Task description:
Every entry in the data is to be written out exactly; no picture belongs in the copy.
##### Provided data #####
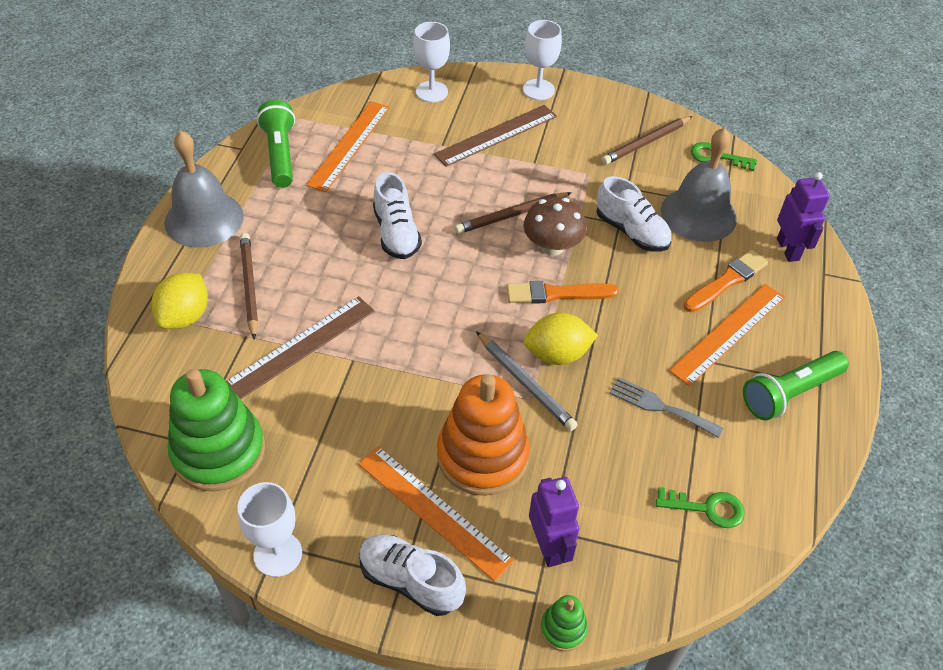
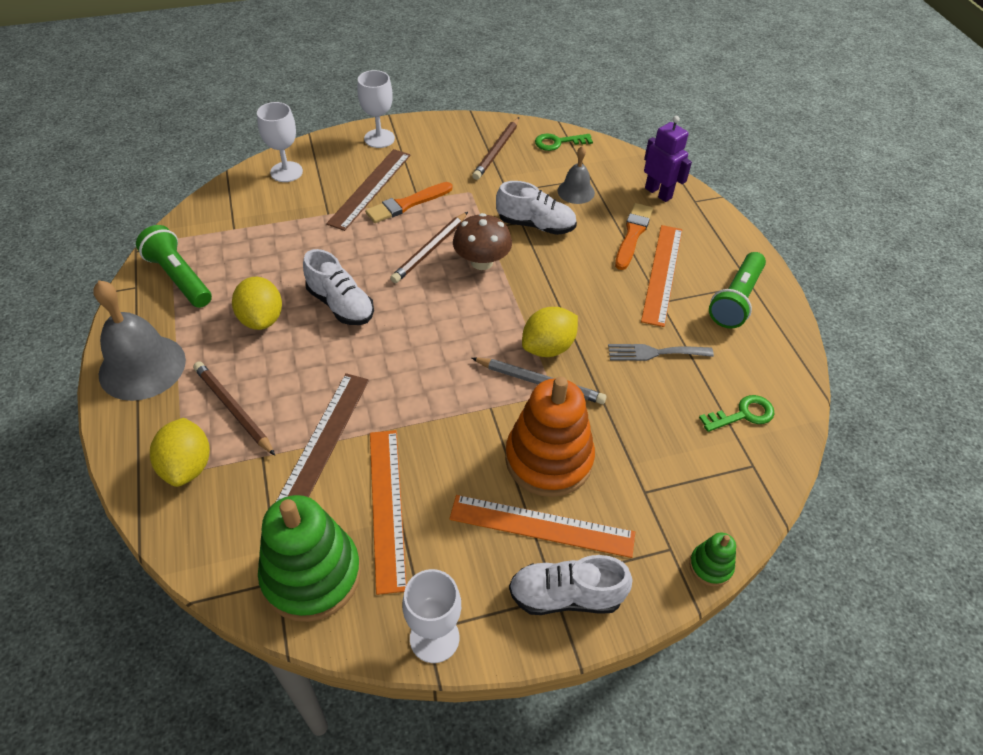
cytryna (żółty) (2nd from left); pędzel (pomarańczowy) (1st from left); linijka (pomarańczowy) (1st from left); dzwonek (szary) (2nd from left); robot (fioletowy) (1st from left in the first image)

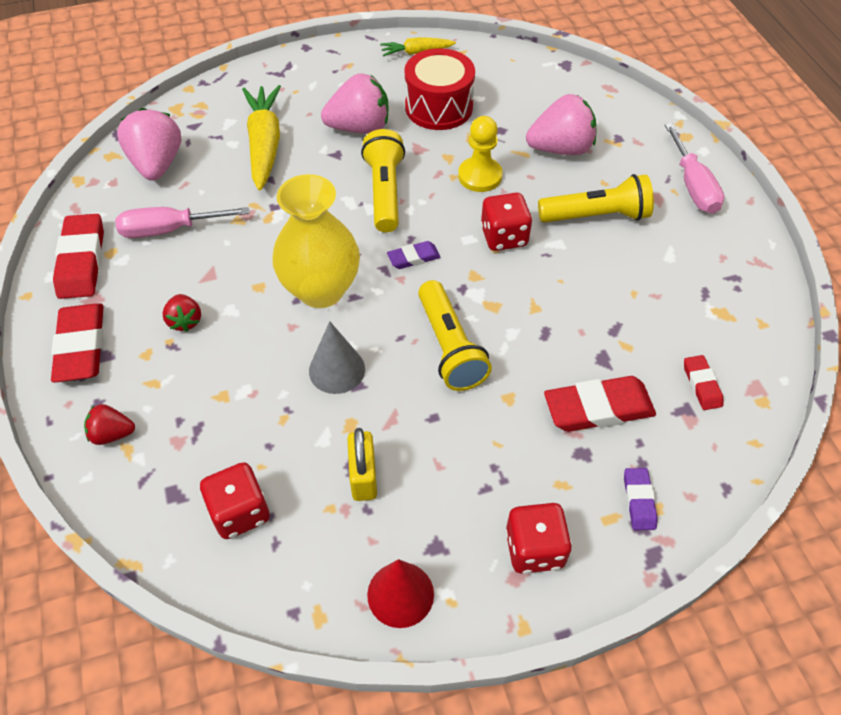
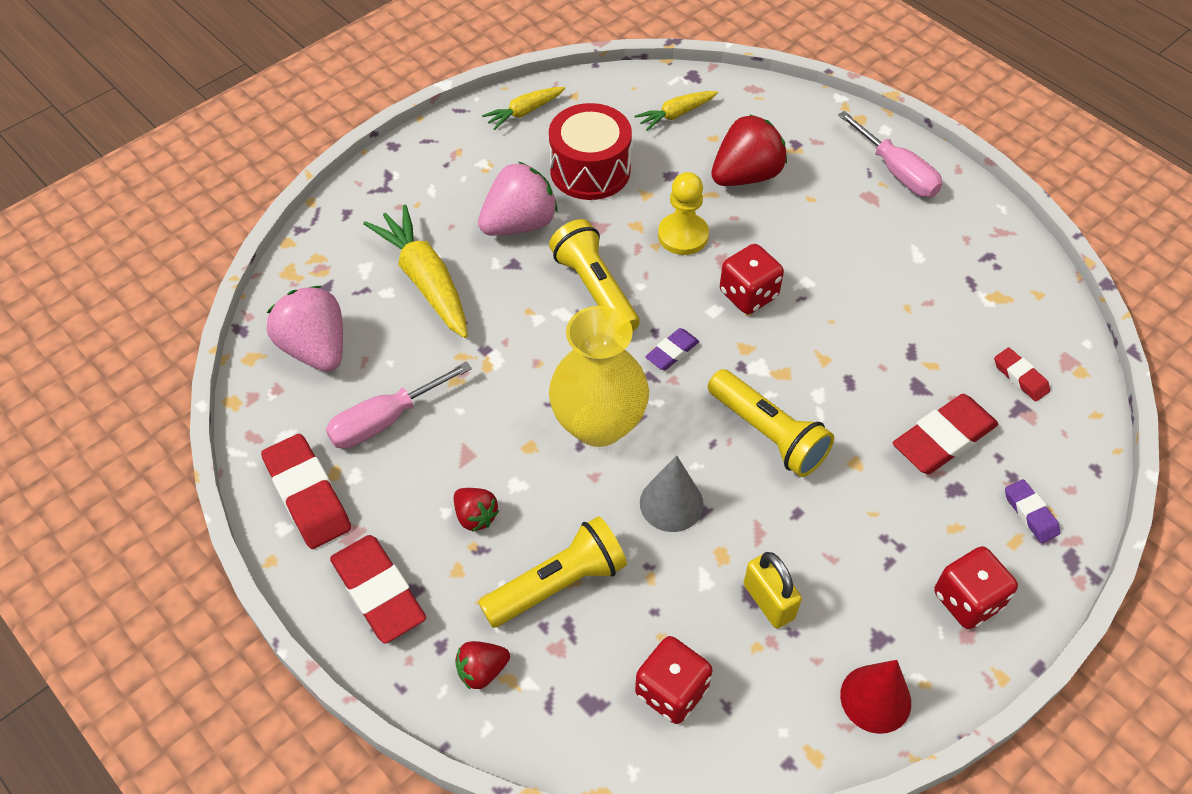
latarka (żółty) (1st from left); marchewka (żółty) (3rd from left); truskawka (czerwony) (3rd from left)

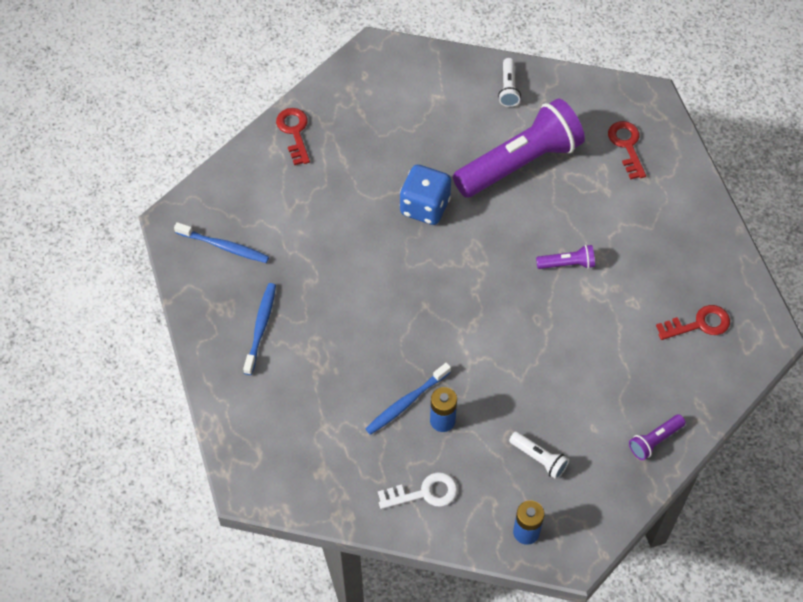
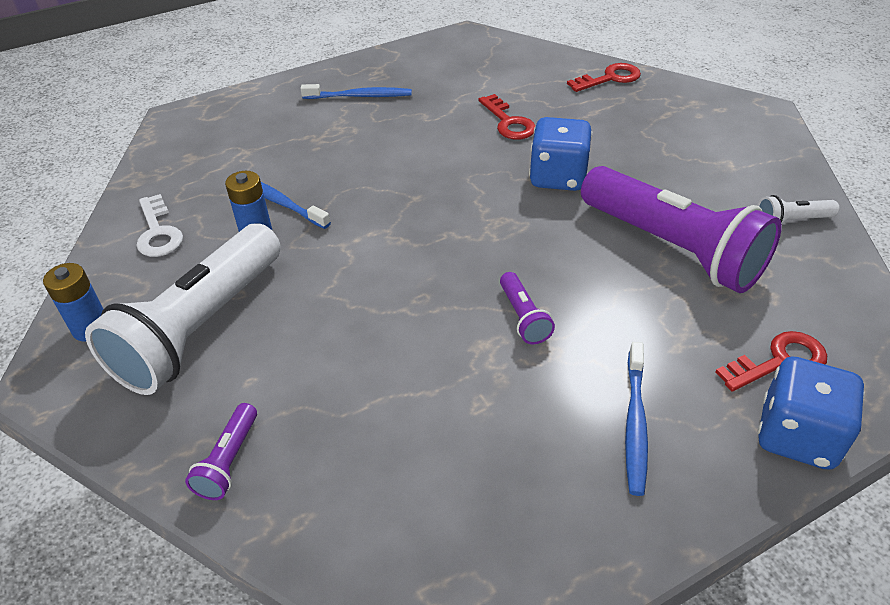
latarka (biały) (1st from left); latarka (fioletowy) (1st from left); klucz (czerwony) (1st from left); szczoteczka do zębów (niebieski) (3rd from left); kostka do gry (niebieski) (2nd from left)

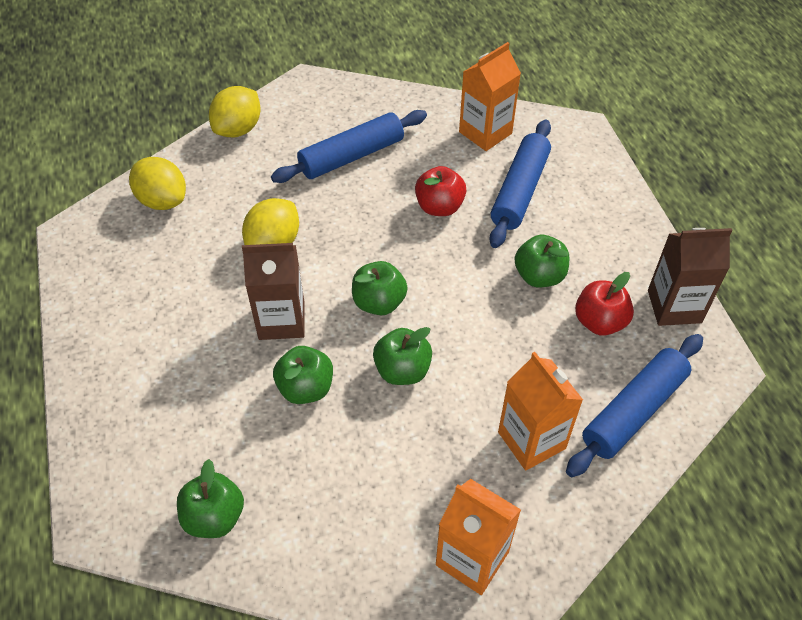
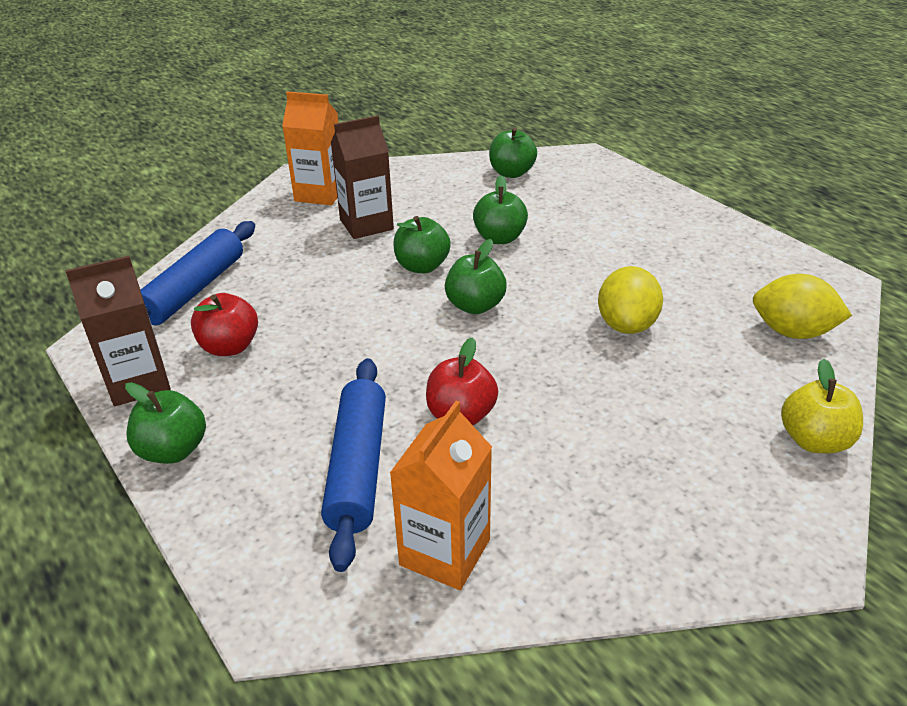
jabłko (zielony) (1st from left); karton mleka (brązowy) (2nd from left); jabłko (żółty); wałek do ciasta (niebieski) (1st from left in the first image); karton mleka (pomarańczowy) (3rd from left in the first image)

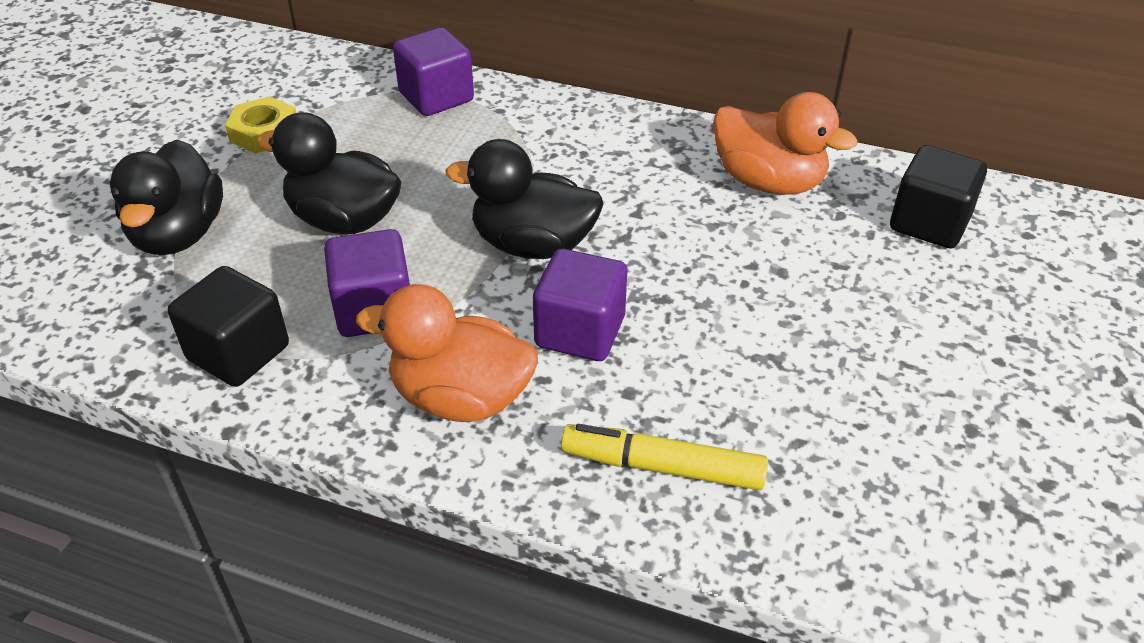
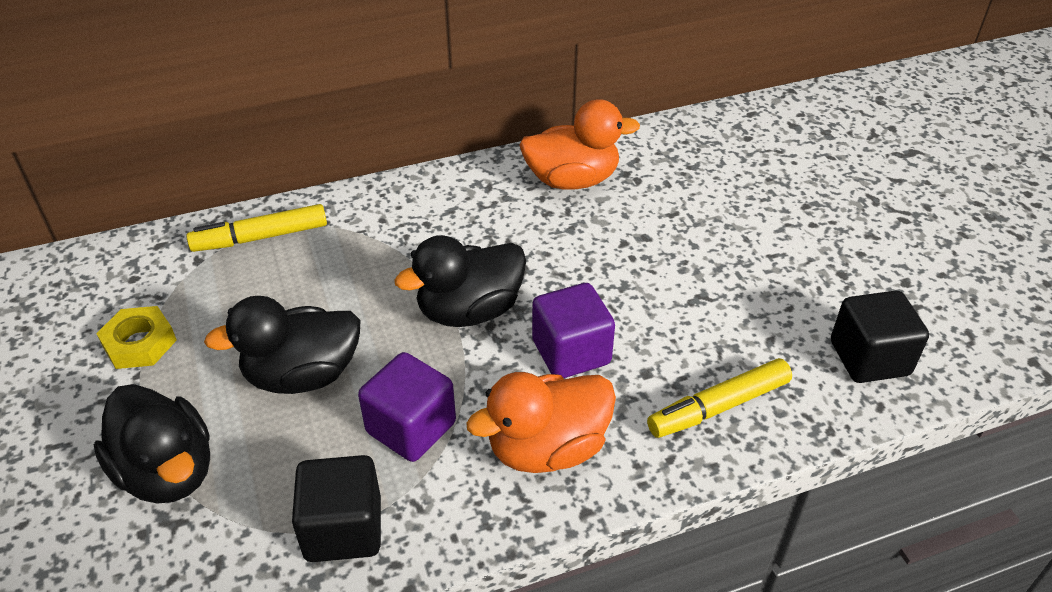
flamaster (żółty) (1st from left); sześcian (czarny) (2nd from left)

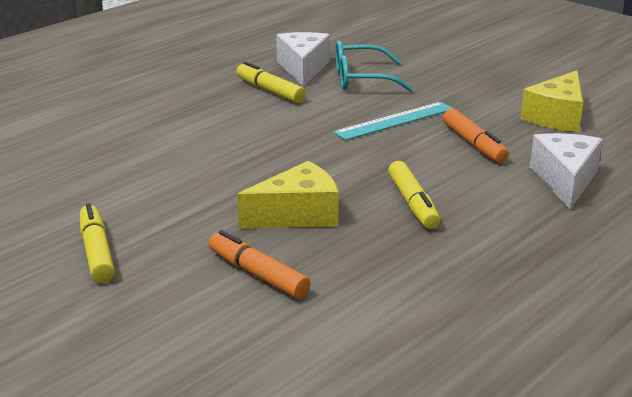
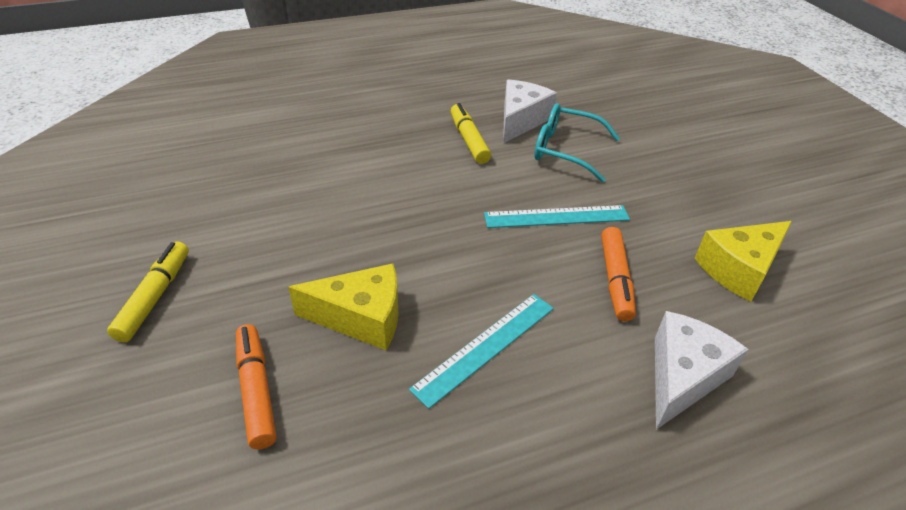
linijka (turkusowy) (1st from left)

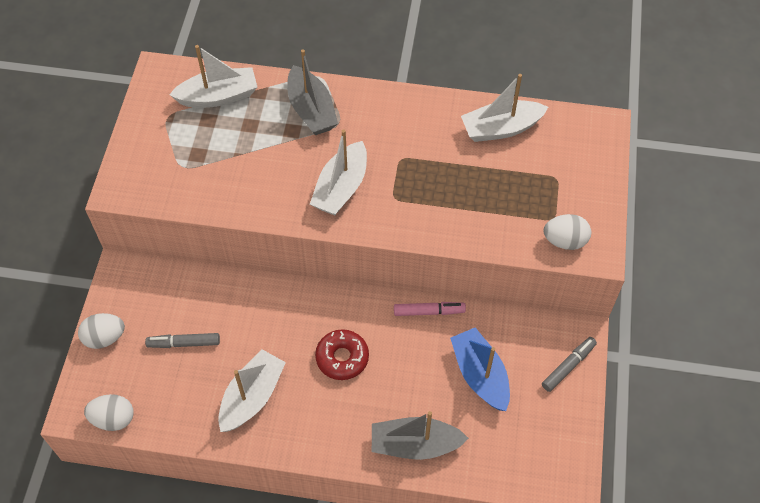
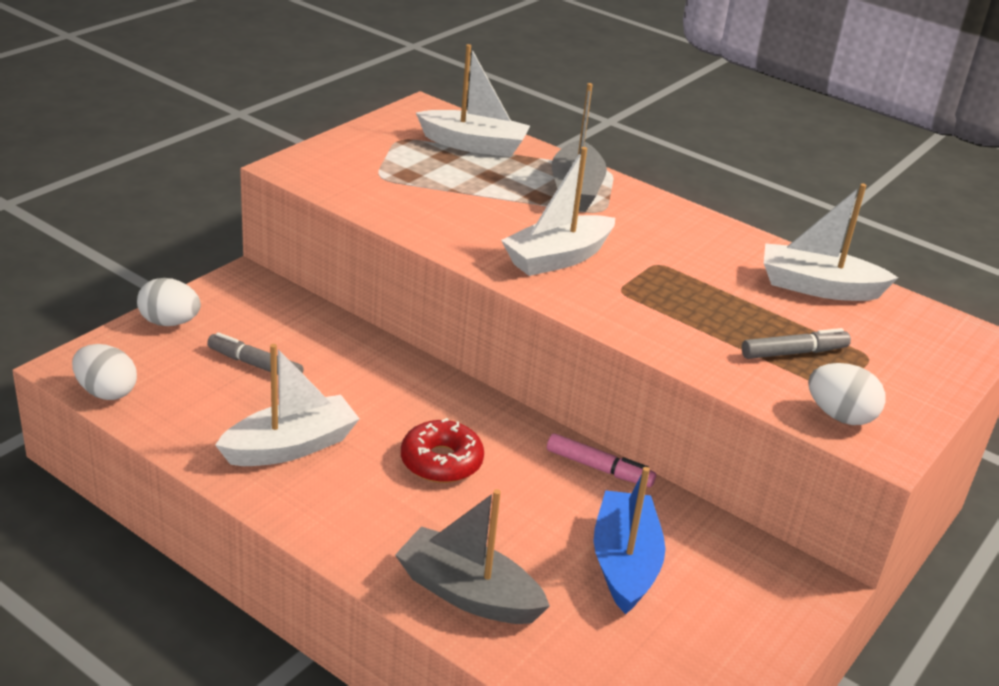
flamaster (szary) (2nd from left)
#####
Solution to the problem:
cytryna (żółty) (2nd from left); pędzel (pomarańczowy) (1st from left); linijka (pomarańczowy) (1st from left); dzwonek (szary) (2nd from left); robot (fioletowy) (1st from left in the first image)

latarka (żółty) (1st from left); marchewka (żółty) (3rd from left); truskawka (czerwony) (3rd from left)

latarka (biały) (1st from left); latarka (fioletowy) (1st from left); klucz (czerwony) (1st from left); szczoteczka do zębów (niebieski) (3rd from left); kostka do gry (niebieski) (2nd from left)

jabłko (zielony) (1st from left); karton mleka (brązowy) (2nd from left); jabłko (żółty); wałek do ciasta (niebieski) (1st from left in the first image); karton mleka (pomarańczowy) (3rd from left in the first image)

flamaster (żółty) (1st from left); sześcian (czarny) (2nd from left)

linijka (turkusowy) (1st from left)

flamaster (szary) (2nd from left)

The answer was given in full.